Difference listings
━━━
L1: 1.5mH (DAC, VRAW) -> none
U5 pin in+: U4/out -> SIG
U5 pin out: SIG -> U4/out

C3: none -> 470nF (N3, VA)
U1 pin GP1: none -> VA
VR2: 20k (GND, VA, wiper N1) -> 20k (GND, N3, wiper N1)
━━━
## [What the exercise asks]
Transcribe only the trailing portion of the entries above: the line that contains "U5 pin in+: U4/out -> SIG" and each line after it.

## [Expected answer]
U5 pin in+: U4/out -> SIG
U5 pin out: SIG -> U4/out

C3: none -> 470nF (N3, VA)
U1 pin GP1: none -> VA
VR2: 20k (GND, VA, wiper N1) -> 20k (GND, N3, wiper N1)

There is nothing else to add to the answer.